● **What is required**:
Find and copy the lines in the records beneath this task that contain the word "flashlight".
** Opening Available records block **
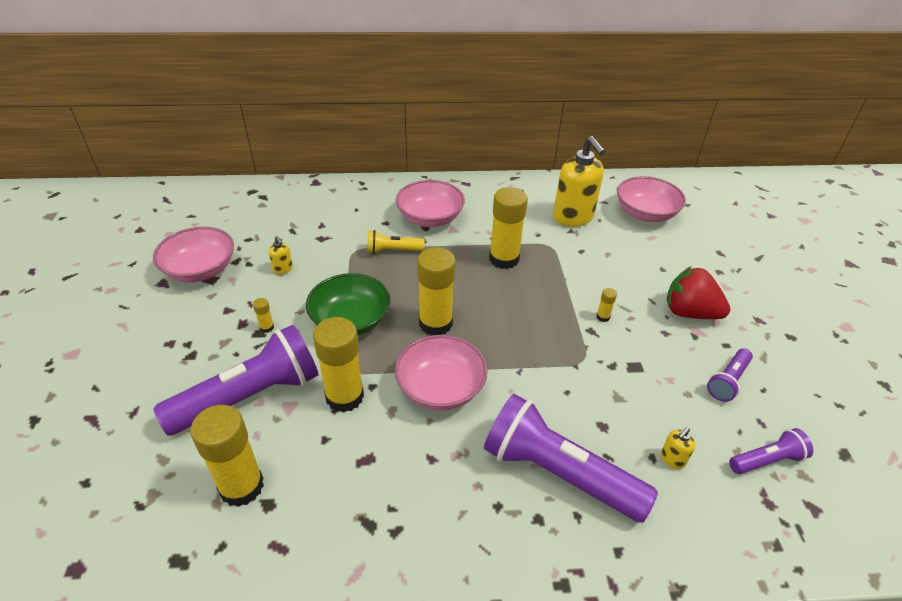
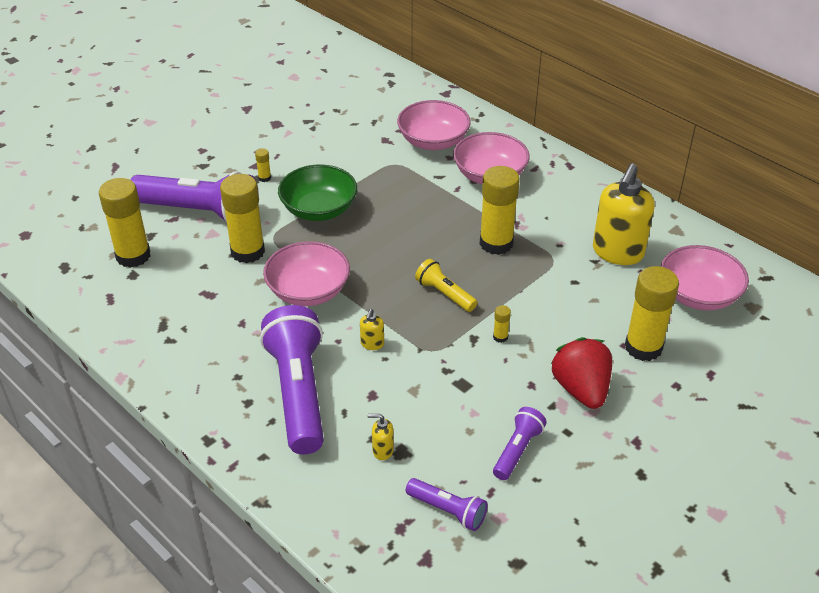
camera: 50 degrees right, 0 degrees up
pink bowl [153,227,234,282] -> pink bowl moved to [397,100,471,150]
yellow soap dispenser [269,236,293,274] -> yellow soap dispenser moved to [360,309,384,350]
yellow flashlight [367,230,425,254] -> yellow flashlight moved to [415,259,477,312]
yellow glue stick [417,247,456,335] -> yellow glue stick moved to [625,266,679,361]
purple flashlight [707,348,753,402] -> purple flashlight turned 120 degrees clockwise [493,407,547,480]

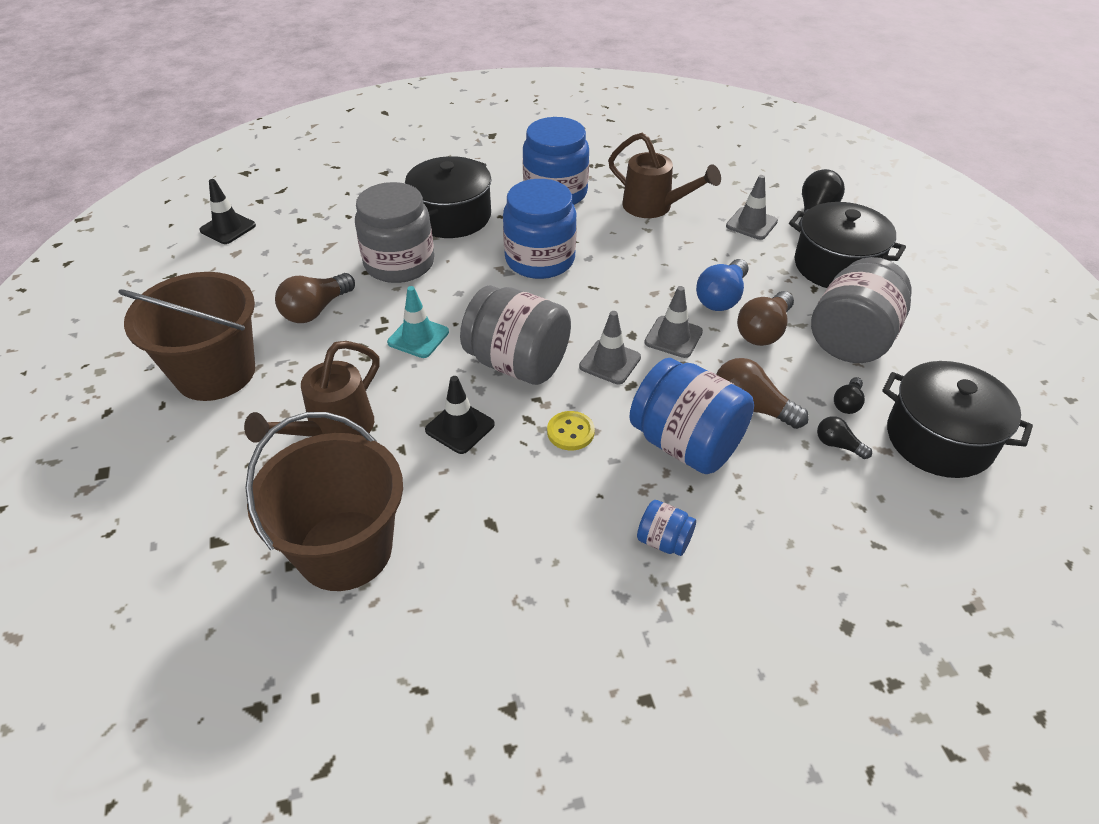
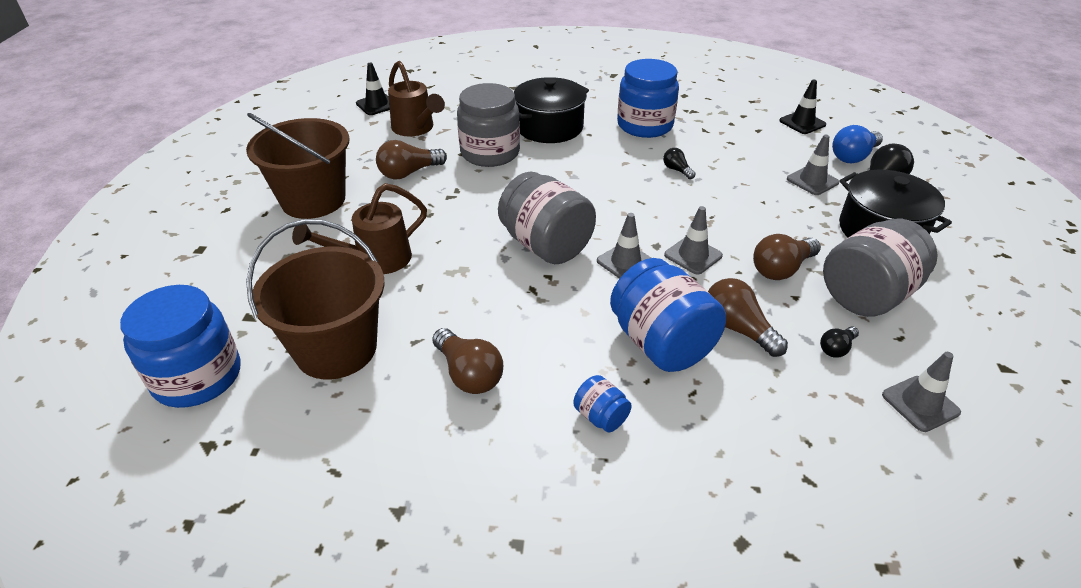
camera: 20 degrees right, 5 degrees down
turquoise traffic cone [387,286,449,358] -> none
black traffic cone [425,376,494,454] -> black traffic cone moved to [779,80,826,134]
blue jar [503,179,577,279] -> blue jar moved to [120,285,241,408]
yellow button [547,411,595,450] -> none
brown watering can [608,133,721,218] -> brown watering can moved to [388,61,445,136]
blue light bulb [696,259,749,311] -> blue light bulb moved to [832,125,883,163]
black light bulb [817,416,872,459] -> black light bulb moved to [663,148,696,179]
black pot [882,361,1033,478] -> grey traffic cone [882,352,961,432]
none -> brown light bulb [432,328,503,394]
** Closing Available records block **
● **Expected answer**:
yellow flashlight [367,230,425,254] -> yellow flashlight moved to [415,259,477,312]
purple flashlight [707,348,753,402] -> purple flashlight turned 120 degrees clockwise [493,407,547,480]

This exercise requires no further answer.